Task prompt
The lines to return are those below that contain the word "blue".

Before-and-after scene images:
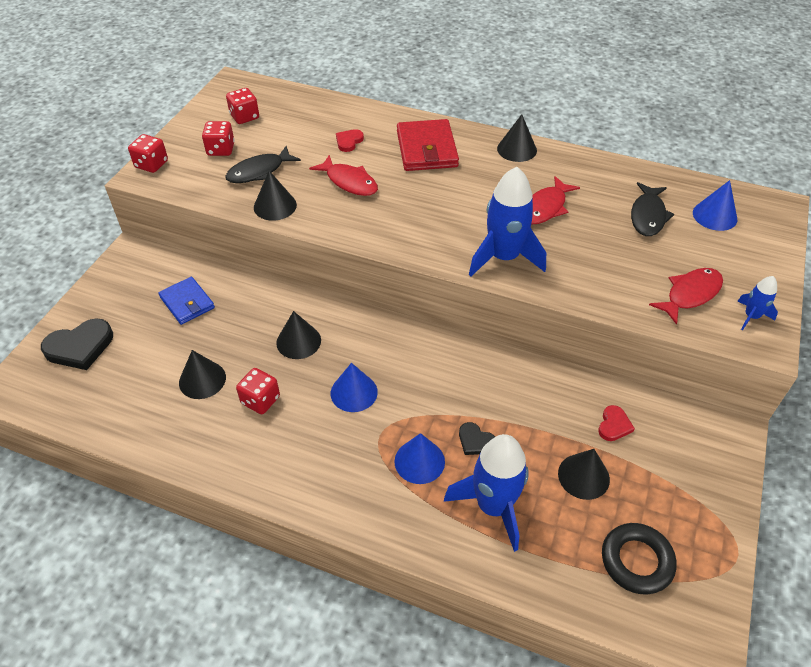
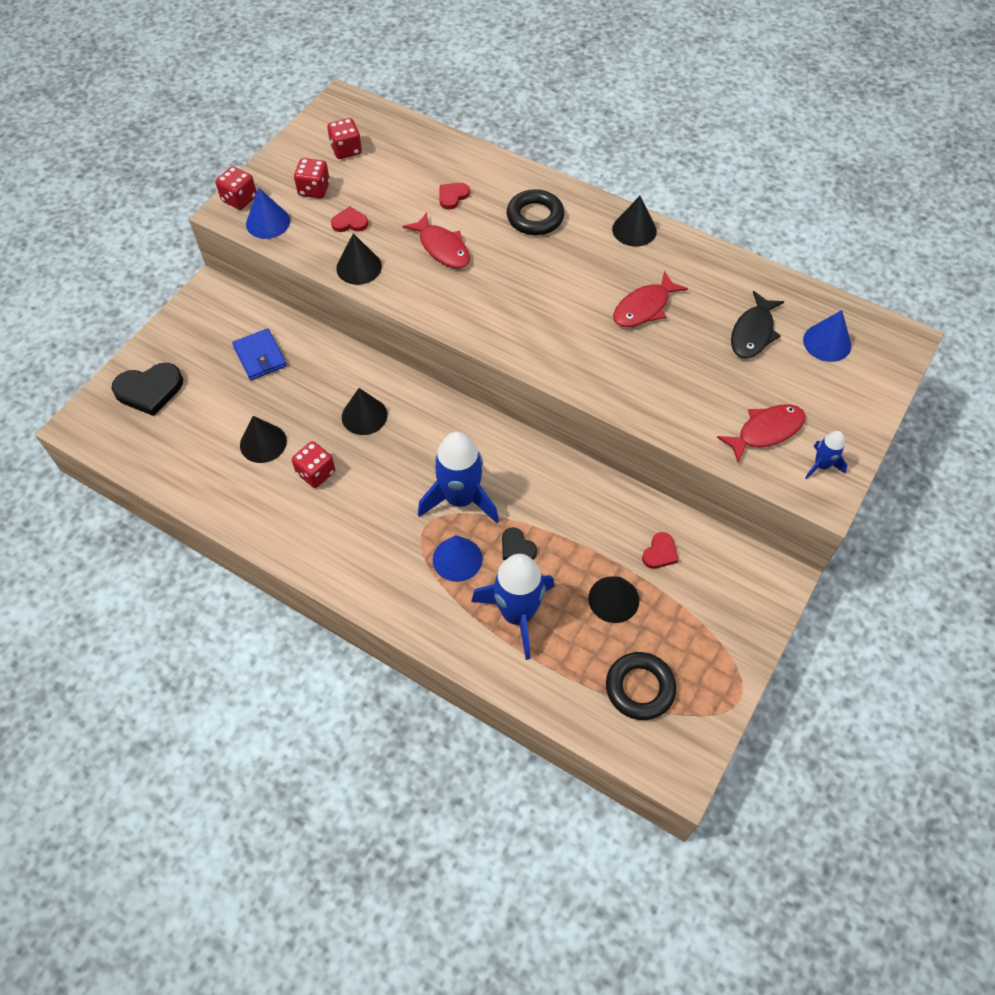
camera: 10 degrees right, 10 degrees up
(259, 171) = (350, 222): black fish -> red heart
(354, 392) = (408, 478): blue cone -> blue cone (268, 222)
(427, 149) = (535, 217): red wallet -> black ring
(504, 257) = (582, 361): blue rocket -> blue rocket (460, 499)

Output below
(354, 392) = (408, 478): blue cone -> blue cone (268, 222)
(504, 257) = (582, 361): blue rocket -> blue rocket (460, 499)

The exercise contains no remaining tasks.